** EXERCISE DESCRIPTION **
Go through the records and restate them word for word, omitting images.

Object matching data

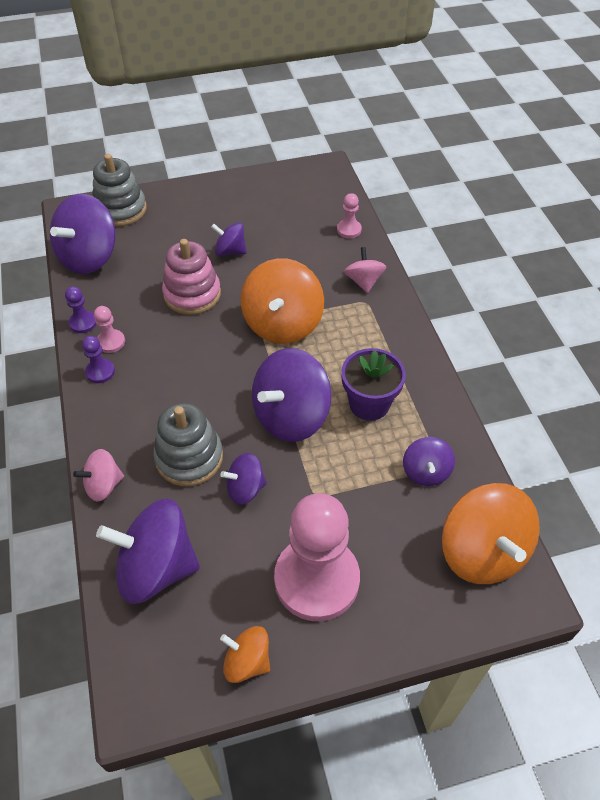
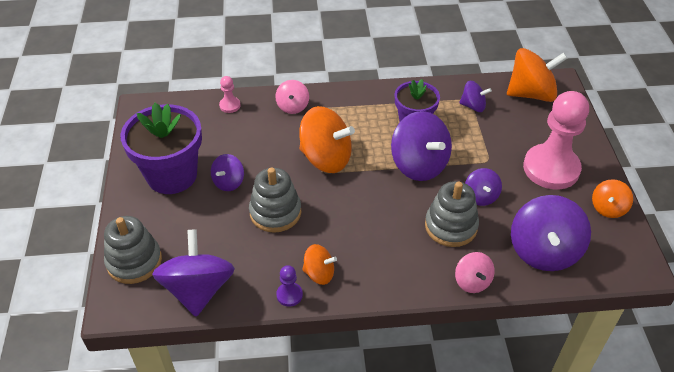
camera: 80 degrees left, 5 degrees down
(89, 257) = (198, 289): purple spinning top -> purple spinning top turned 135 degrees counterclockwise
(100, 372) = (353, 282): purple pawn -> none
(111, 342) = (319, 273): pink pawn -> orange spinning top
(192, 294) = (275, 212): pink stacking toy -> grey stacking toy
(232, 209) = (172, 175): none -> purple flower pot
(364, 281) = (293, 106): pink spinning top -> pink spinning top turned 90 degrees counterclockwise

** ANSWER TO THIS EXERCISE **
camera: 80 degrees left, 5 degrees down
(89, 257) = (198, 289): purple spinning top -> purple spinning top turned 135 degrees counterclockwise
(100, 372) = (353, 282): purple pawn -> none
(111, 342) = (319, 273): pink pawn -> orange spinning top
(192, 294) = (275, 212): pink stacking toy -> grey stacking toy
(232, 209) = (172, 175): none -> purple flower pot
(364, 281) = (293, 106): pink spinning top -> pink spinning top turned 90 degrees counterclockwise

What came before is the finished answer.